TO DO → Down to the last line, retype the records below exactly and skip the pictures.

Before-and-after change records
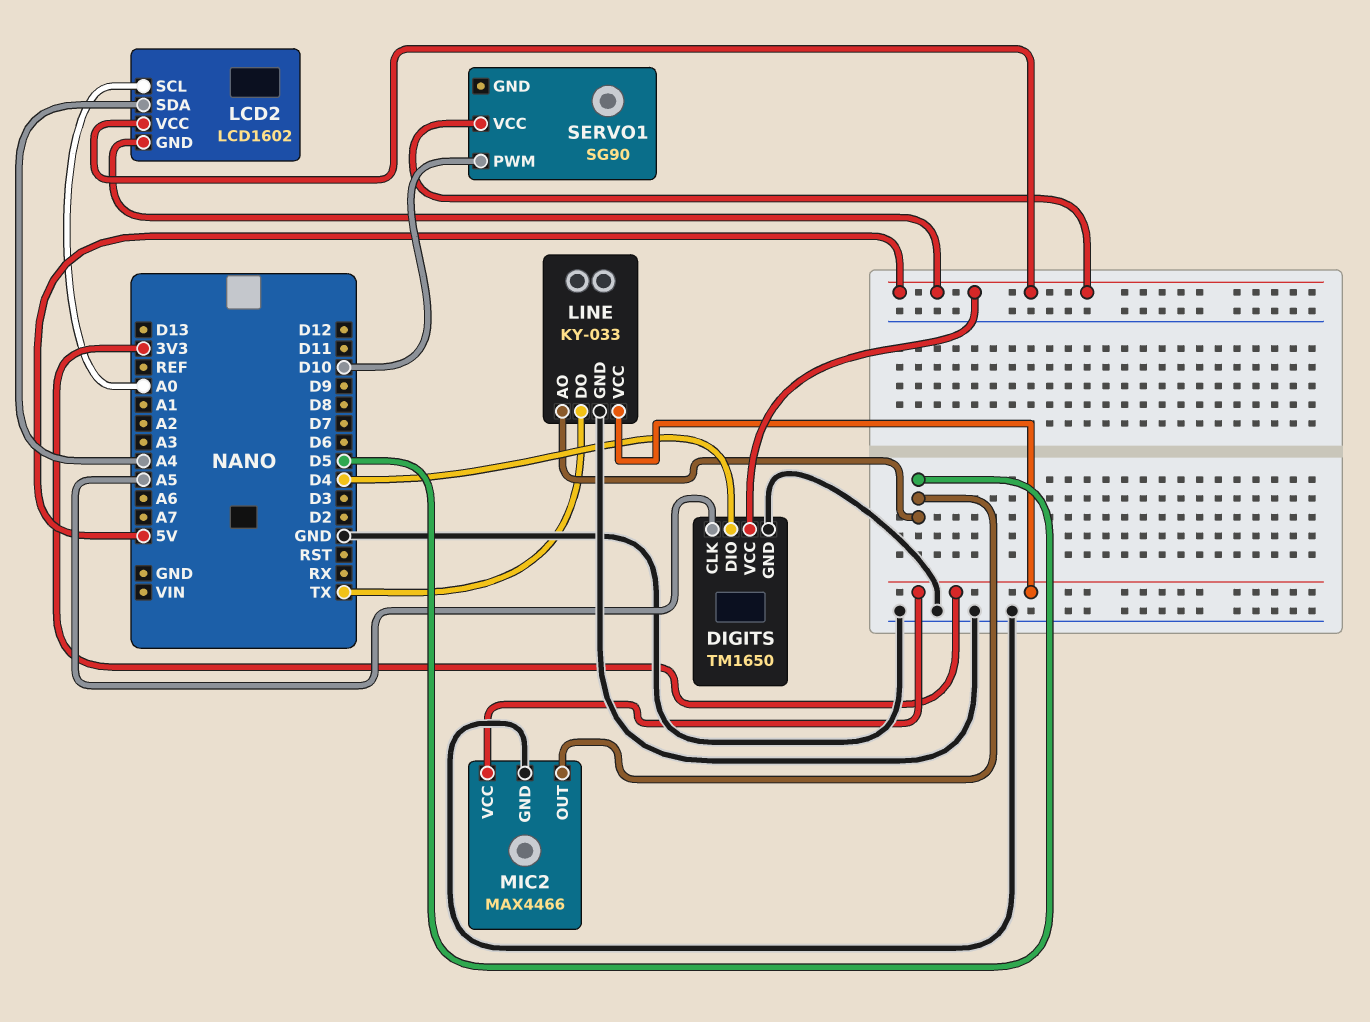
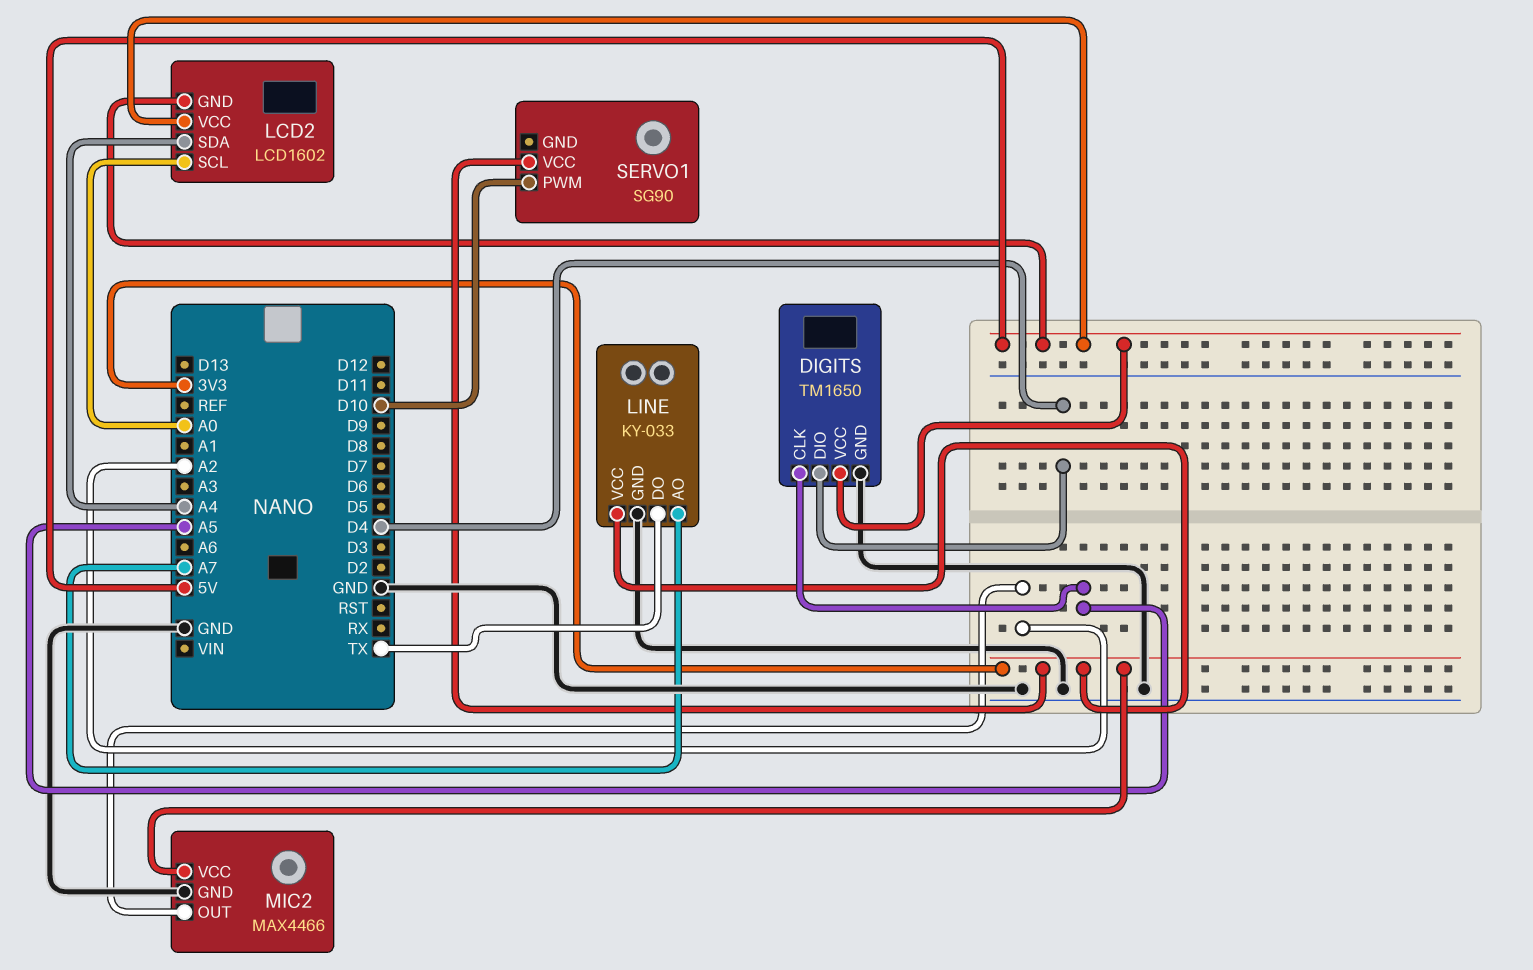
LINE pin AO: D5 -> A7
MIC2 pin OUT: D5 -> A2
SERVO1 pin VCC: 5V -> 3V3

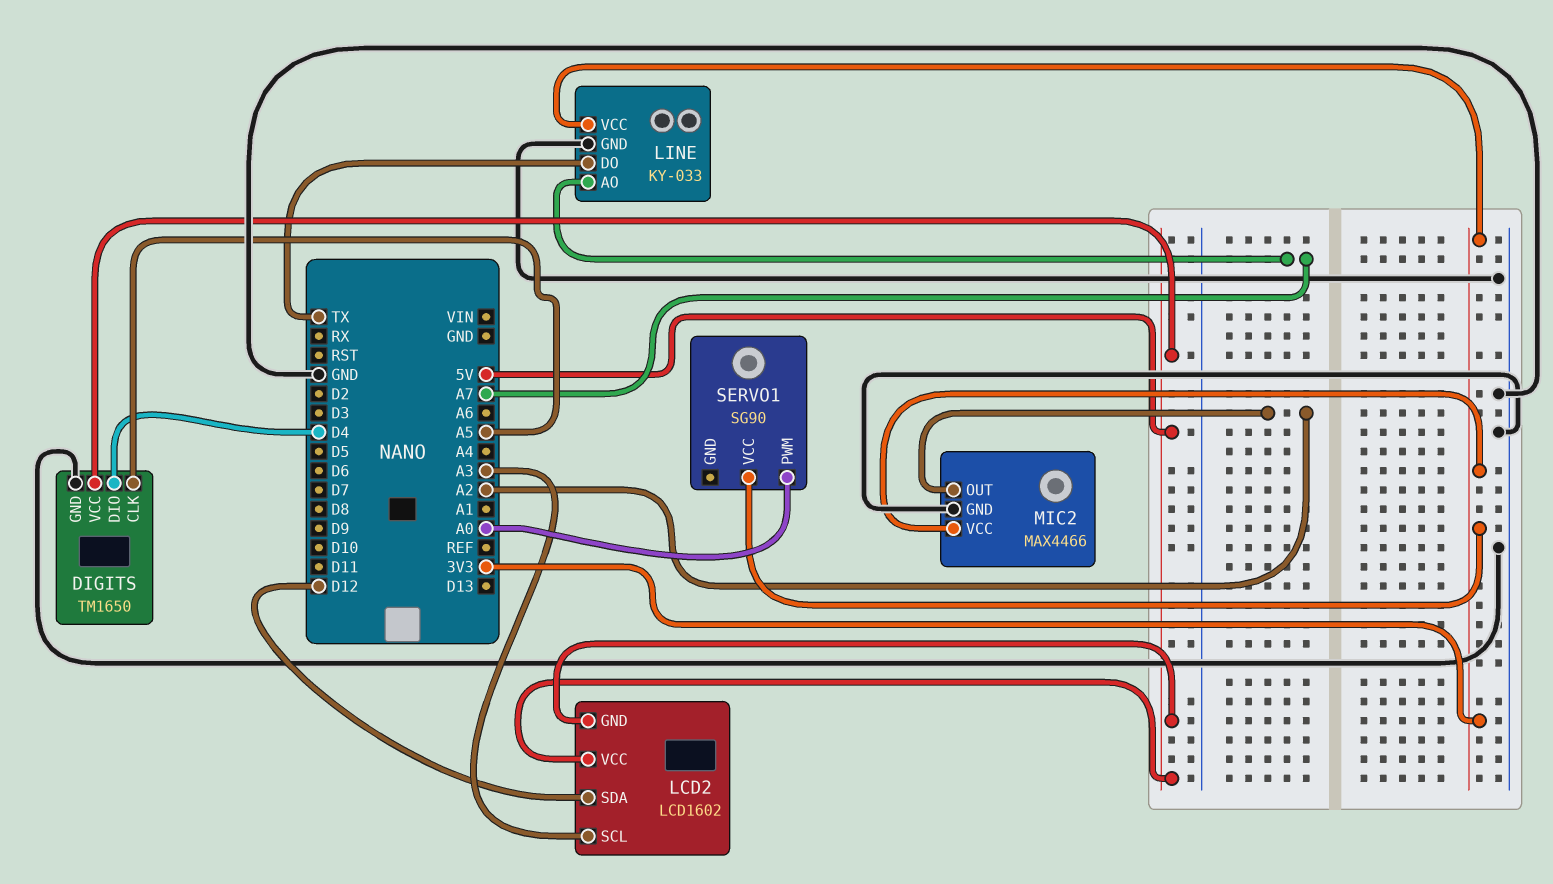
LCD2 pin SCL: A0 -> A3
LCD2 pin SDA: A4 -> D12
SERVO1 pin PWM: D10 -> A0

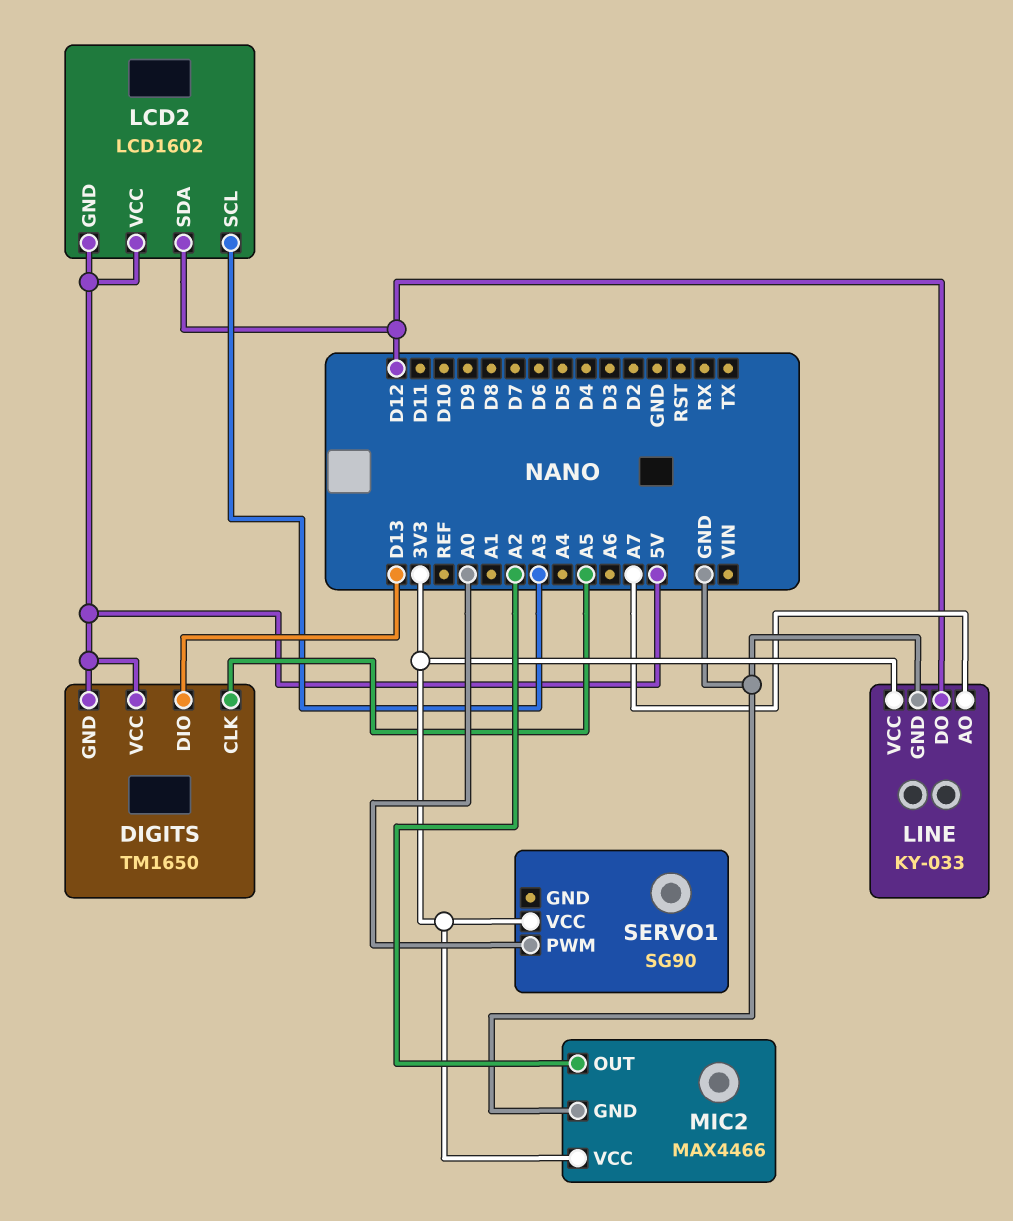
DIGITS pin DIO: D4 -> D13
DIGITS pin GND: GND -> 5V
LINE pin DO: TX -> D12

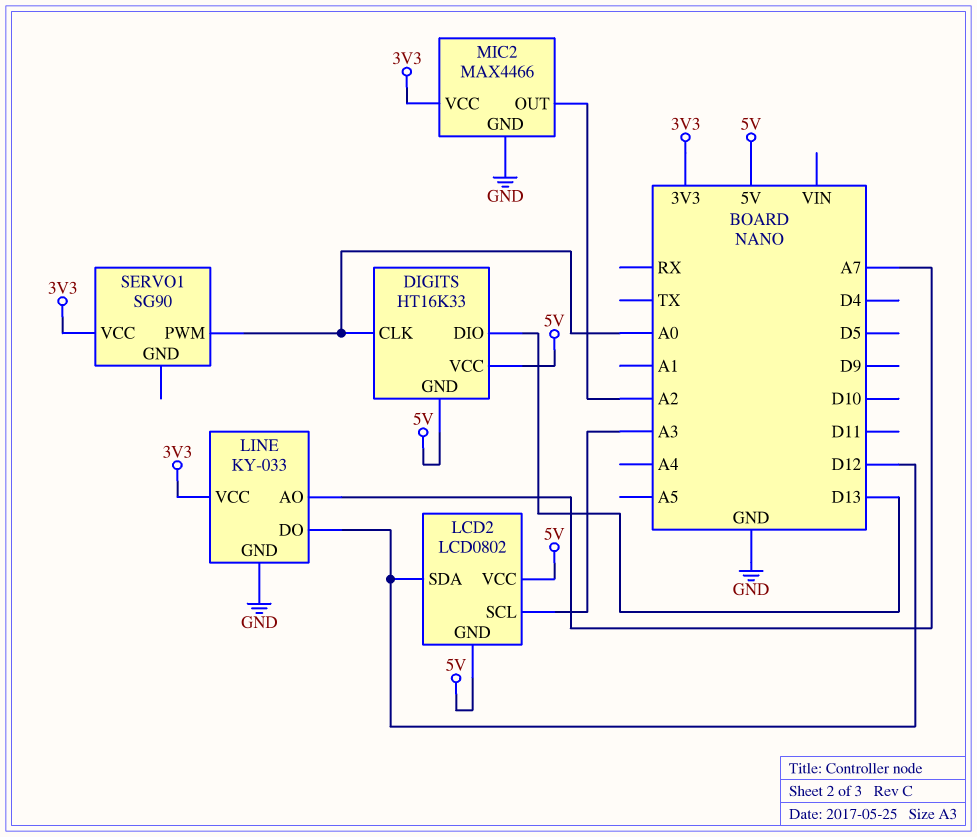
DIGITS: TM1650 -> HT16K33
DIGITS pin CLK: A5 -> A0
LCD2: LCD1602 -> LCD0802

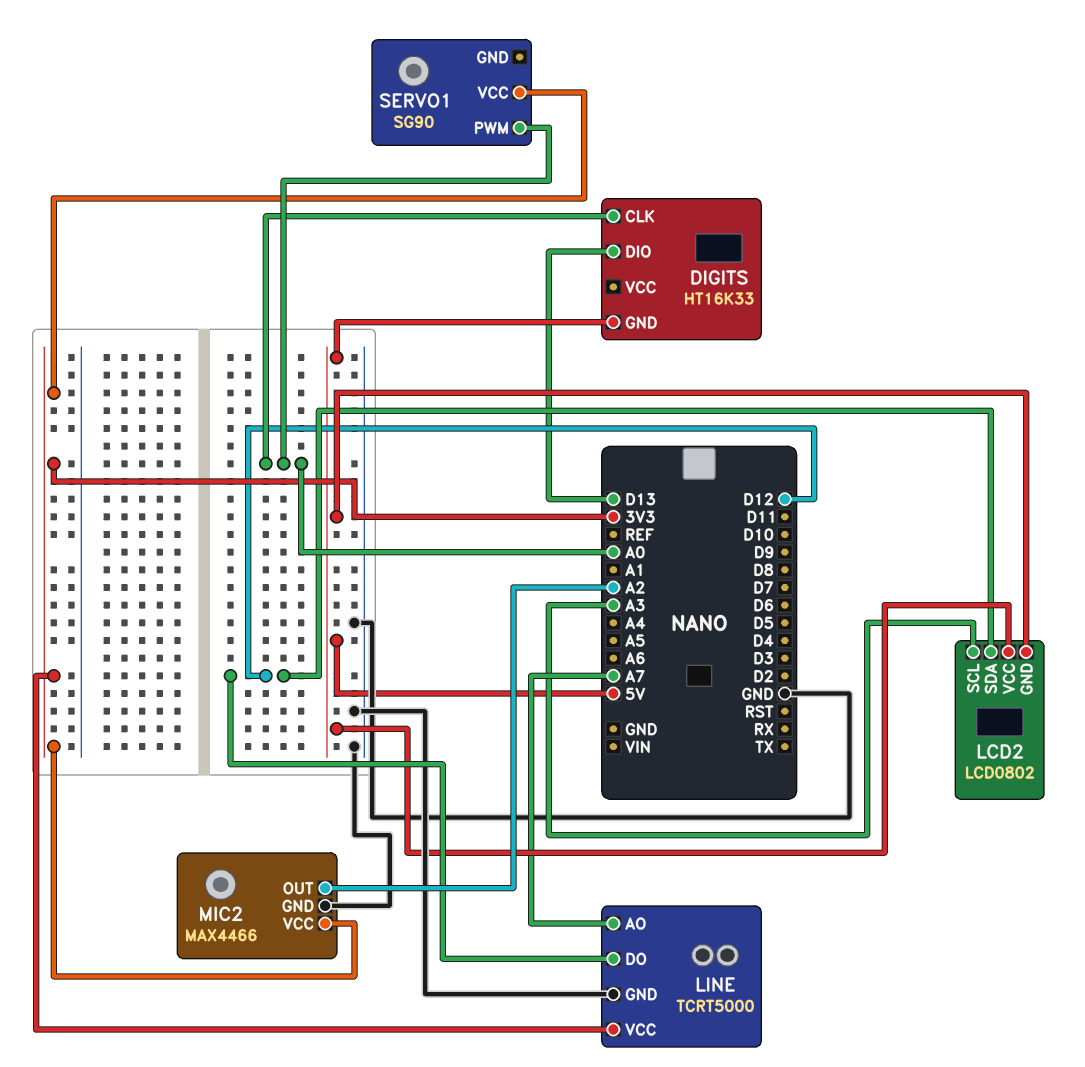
DIGITS pin VCC: 5V -> none
LINE: KY-033 -> TCRT5000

SOLUTION TO THIS TASK →
LINE pin AO: D5 -> A7
MIC2 pin OUT: D5 -> A2
SERVO1 pin VCC: 5V -> 3V3

LCD2 pin SCL: A0 -> A3
LCD2 pin SDA: A4 -> D12
SERVO1 pin PWM: D10 -> A0

DIGITS pin DIO: D4 -> D13
DIGITS pin GND: GND -> 5V
LINE pin DO: TX -> D12

DIGITS: TM1650 -> HT16K33
DIGITS pin CLK: A5 -> A0
LCD2: LCD1602 -> LCD0802

DIGITS pin VCC: 5V -> none
LINE: KY-033 -> TCRT5000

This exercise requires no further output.